▸ **What is being asked**: From the entries below, copy each line in which the word "satellite" occurs.

[Aerial scene object inventories]

■ ■ ■ ■ ■ ■ ■

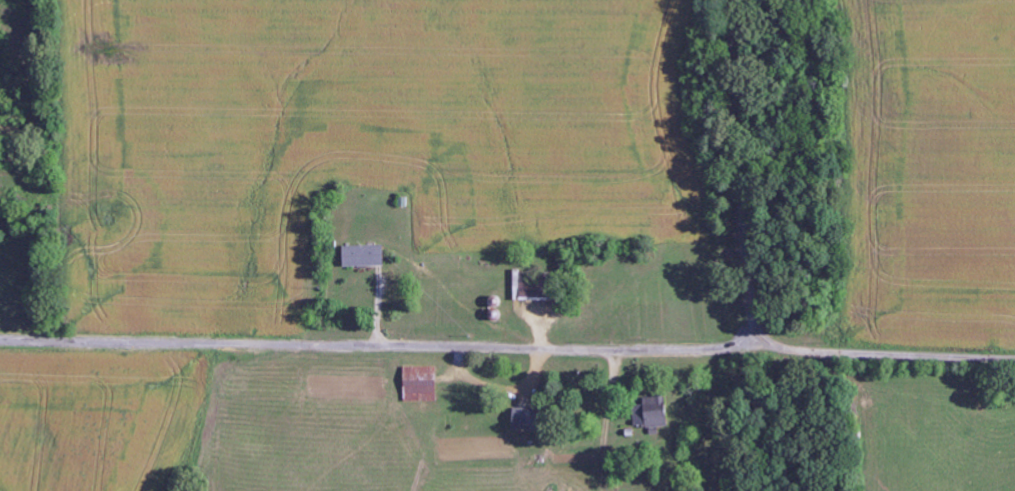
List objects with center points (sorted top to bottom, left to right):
road: (742, 176)
building: (365, 256)
building: (535, 288)
road: (749, 329)
road: (507, 346)
building: (421, 384)
building: (528, 419)

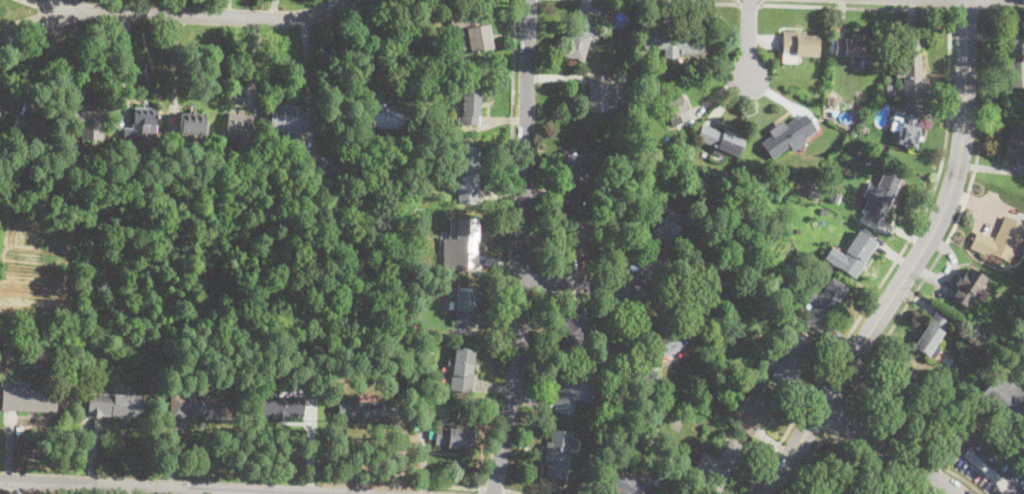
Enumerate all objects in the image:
road: (1015, 0)
road: (667, 2)
road: (61, 4)
road: (49, 5)
road: (749, 5)
road: (951, 5)
road: (984, 6)
road: (855, 8)
road: (272, 9)
road: (967, 12)
road: (206, 15)
road: (33, 16)
building: (472, 31)
building: (581, 36)
building: (666, 39)
road: (34, 40)
road: (749, 40)
road: (378, 42)
building: (799, 46)
building: (853, 46)
road: (44, 59)
building: (1016, 59)
building: (912, 68)
building: (890, 90)
building: (599, 94)
building: (833, 101)
building: (673, 104)
building: (470, 107)
building: (0, 111)
building: (289, 117)
building: (388, 117)
building: (88, 121)
building: (140, 125)
building: (193, 125)
building: (32, 128)
building: (905, 128)
building: (240, 130)
building: (866, 131)
building: (787, 135)
building: (721, 139)
building: (1015, 142)
building: (675, 154)
building: (336, 164)
building: (251, 167)
road: (511, 167)
building: (302, 168)
building: (468, 172)
building: (577, 174)
building: (815, 191)
building: (835, 197)
building: (879, 197)
building: (626, 200)
building: (823, 211)
road: (938, 218)
road: (956, 222)
building: (667, 228)
building: (577, 237)
building: (1000, 242)
building: (461, 243)
building: (756, 247)
road: (524, 248)
building: (853, 254)
building: (796, 259)
building: (754, 263)
road: (892, 266)
road: (578, 283)
building: (968, 286)
building: (701, 293)
building: (1000, 295)
building: (824, 303)
building: (466, 305)
building: (573, 329)
building: (928, 341)
building: (664, 344)
building: (10, 346)
building: (794, 356)
building: (36, 366)
building: (310, 367)
building: (461, 369)
building: (651, 377)
building: (575, 387)
building: (897, 387)
building: (28, 398)
building: (1004, 403)
building: (114, 405)
building: (200, 407)
building: (281, 407)
building: (356, 410)
building: (755, 410)
road: (835, 418)
building: (426, 422)
building: (454, 438)
road: (912, 448)
road: (887, 450)
road: (793, 451)
building: (559, 452)
road: (940, 458)
building: (725, 460)
road: (876, 460)
road: (807, 462)
parking lot: (983, 463)
road: (987, 464)
building: (626, 483)
building: (657, 483)
road: (160, 487)
road: (451, 487)
road: (494, 489)
road: (124, 490)
road: (512, 492)
building: (881, 492)
road: (950, 493)

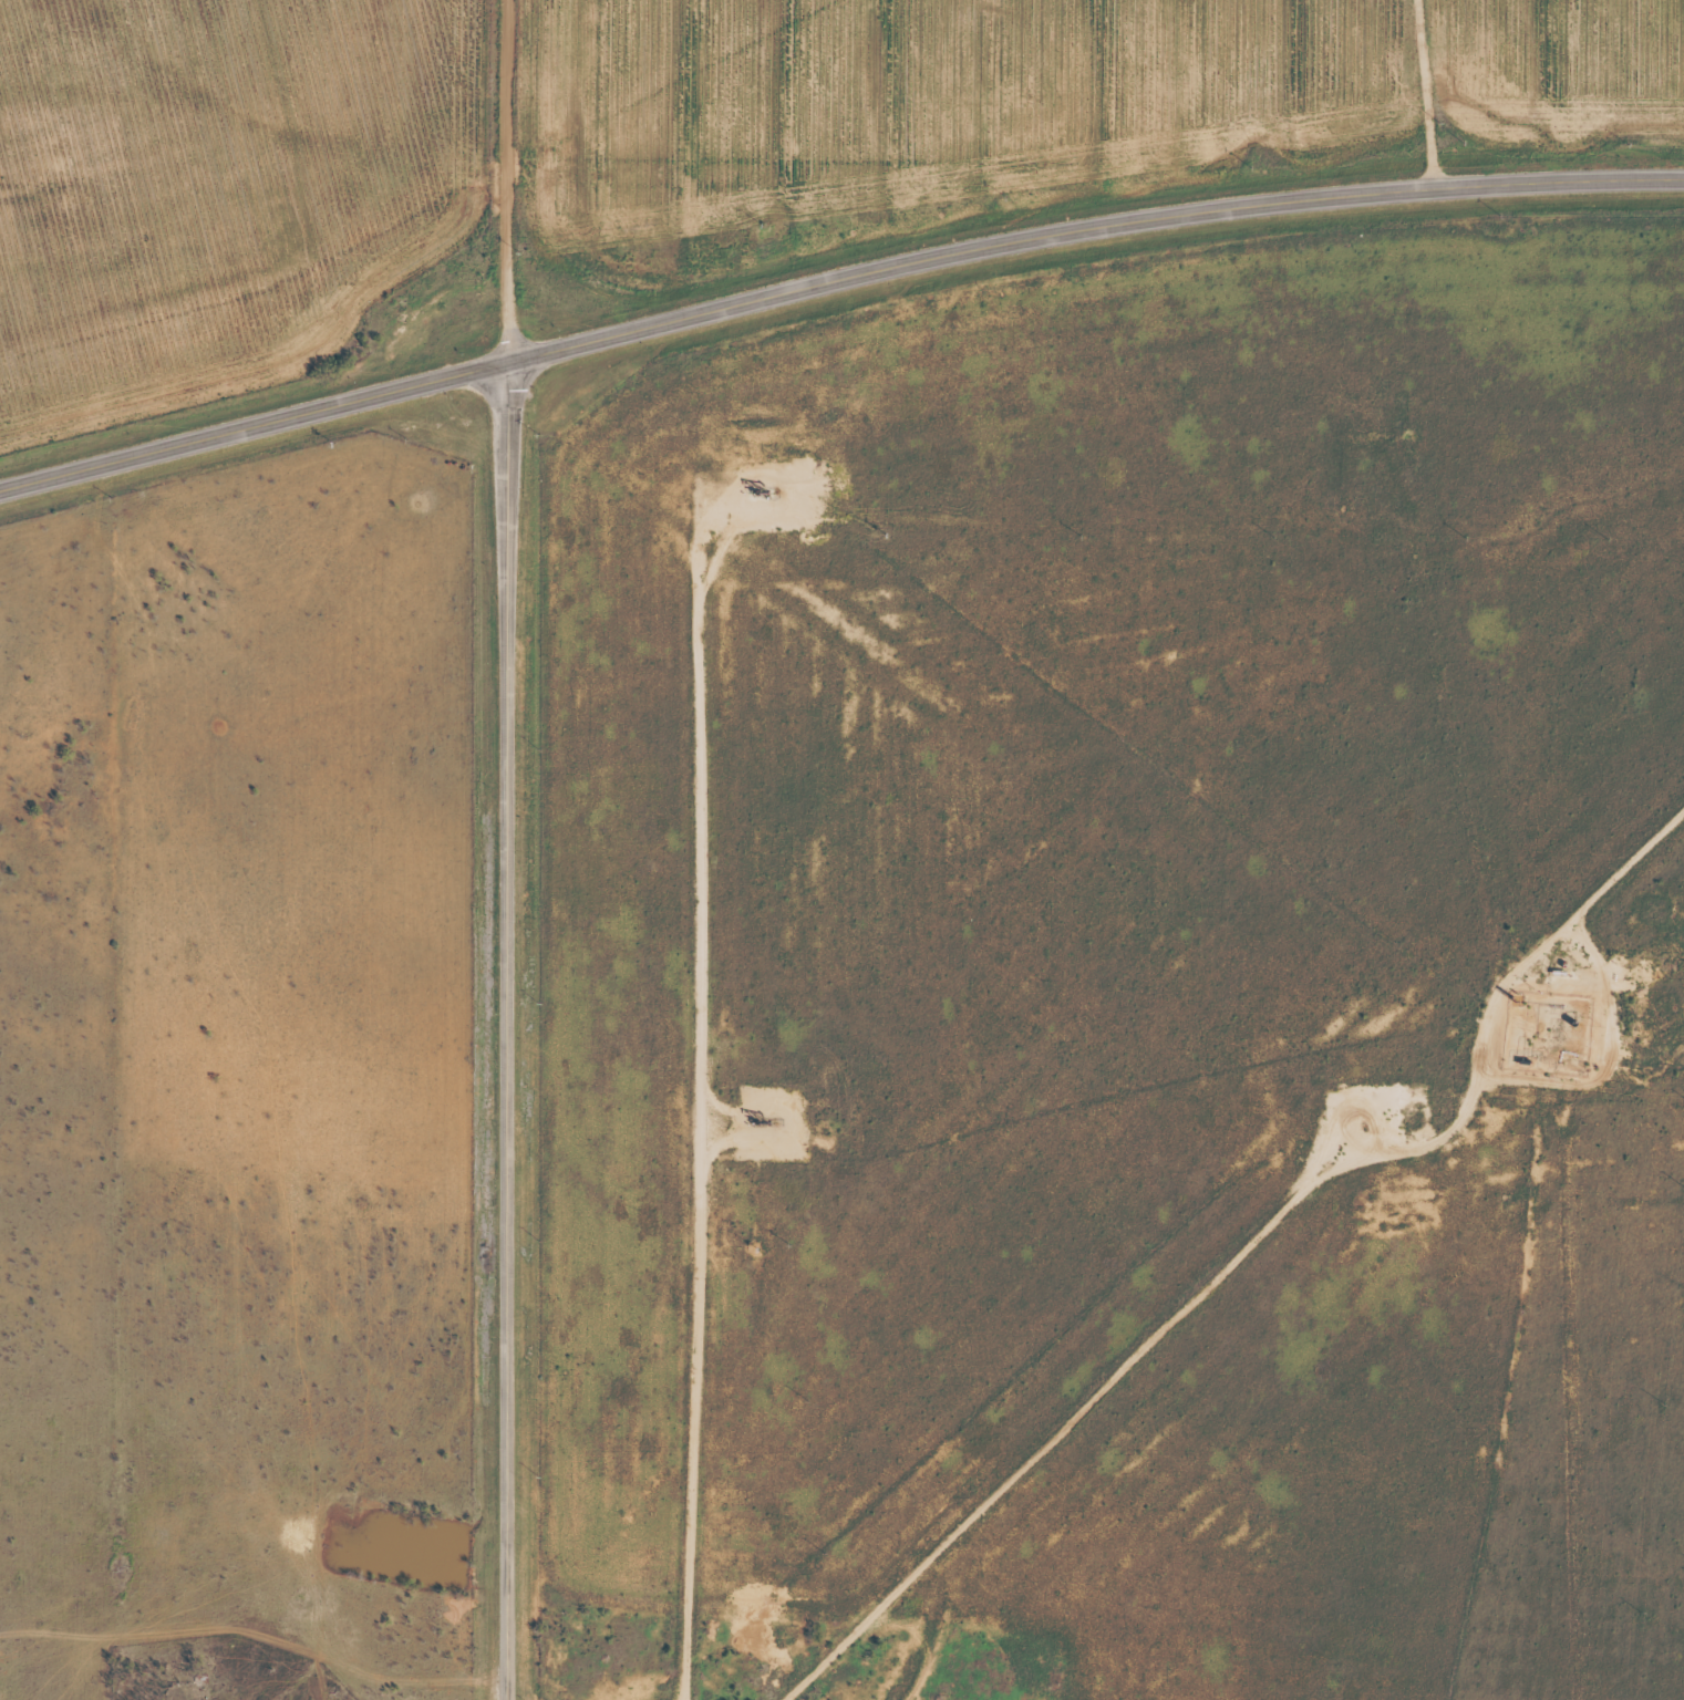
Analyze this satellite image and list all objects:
road: (506, 182)
road: (833, 283)
petroleum well: (766, 489)
road: (1459, 759)
road: (506, 1032)
petroleum well: (767, 1120)
road: (1230, 1257)

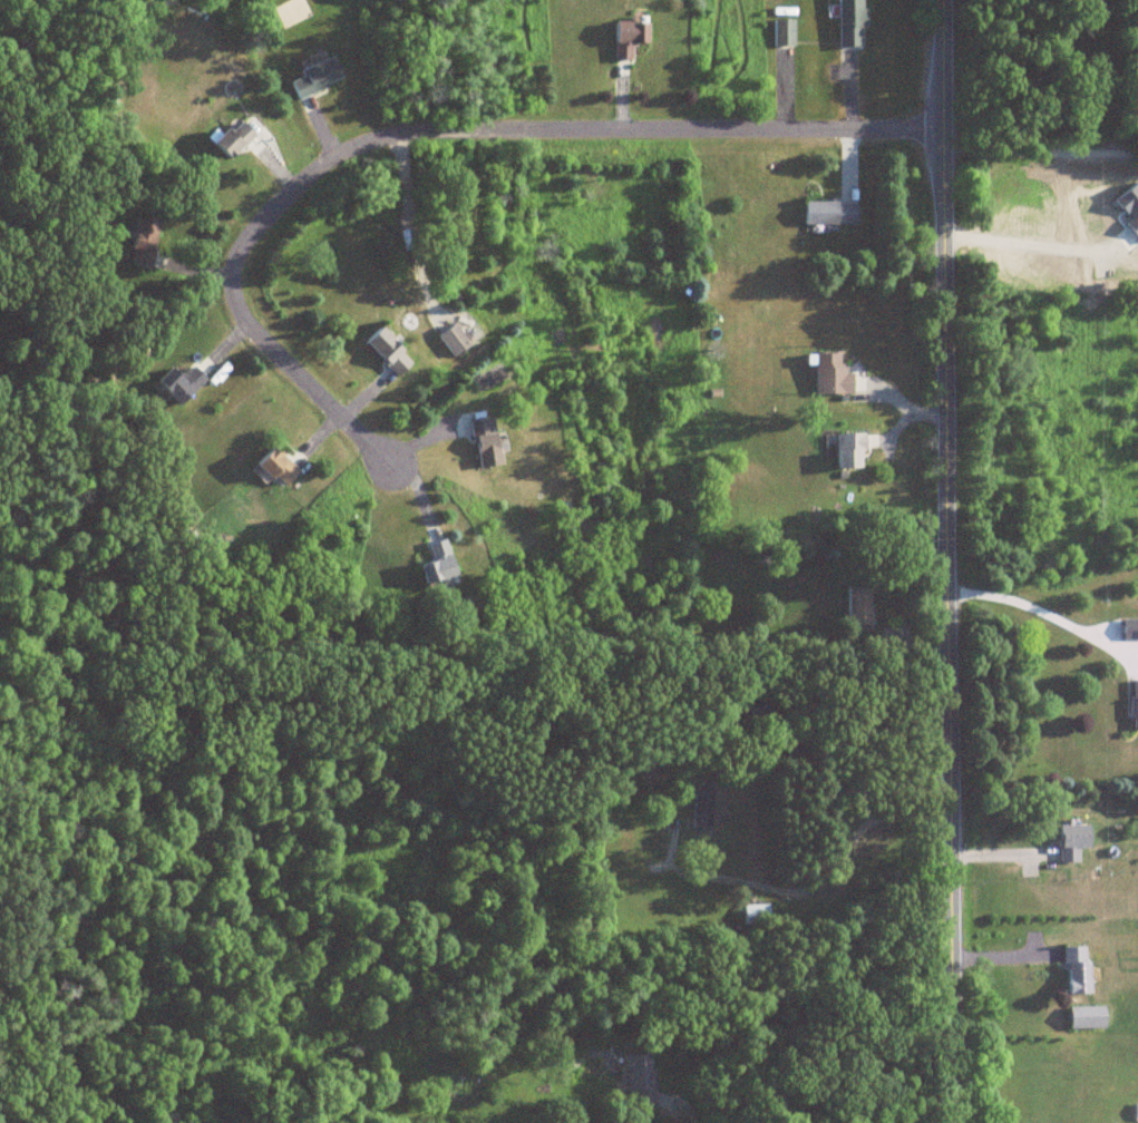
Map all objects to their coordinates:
building: (846, 24)
building: (781, 34)
building: (624, 40)
building: (312, 79)
road: (425, 133)
building: (228, 142)
road: (1039, 150)
building: (826, 215)
crop: (1061, 229)
building: (140, 244)
road: (1025, 254)
building: (450, 341)
building: (385, 353)
building: (827, 376)
building: (177, 385)
building: (481, 444)
building: (844, 450)
building: (270, 467)
road: (946, 561)
building: (434, 562)
building: (856, 605)
road: (1038, 610)
building: (1128, 629)
building: (1132, 704)
building: (699, 810)
building: (1068, 842)
road: (825, 879)
building: (755, 915)
building: (1071, 970)
building: (1080, 1018)
building: (637, 1080)
building: (1134, 1112)
road: (694, 1116)
road: (916, 1117)

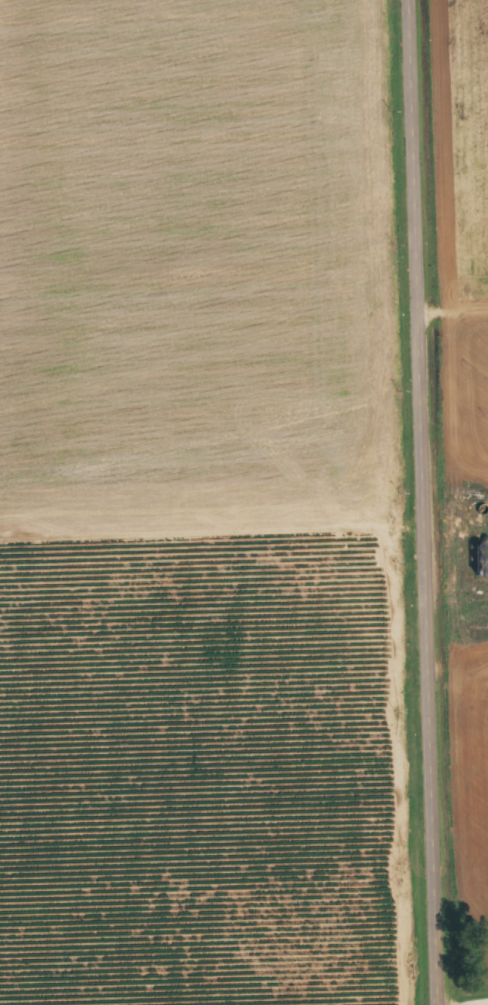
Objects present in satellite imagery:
road: (422, 502)
building: (459, 516)
road: (211, 546)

■ ■ ■ ■ ■ ■ ■

▸ **Problem solution**:
Analyze this satellite image and list all objects:
Objects present in satellite imagery:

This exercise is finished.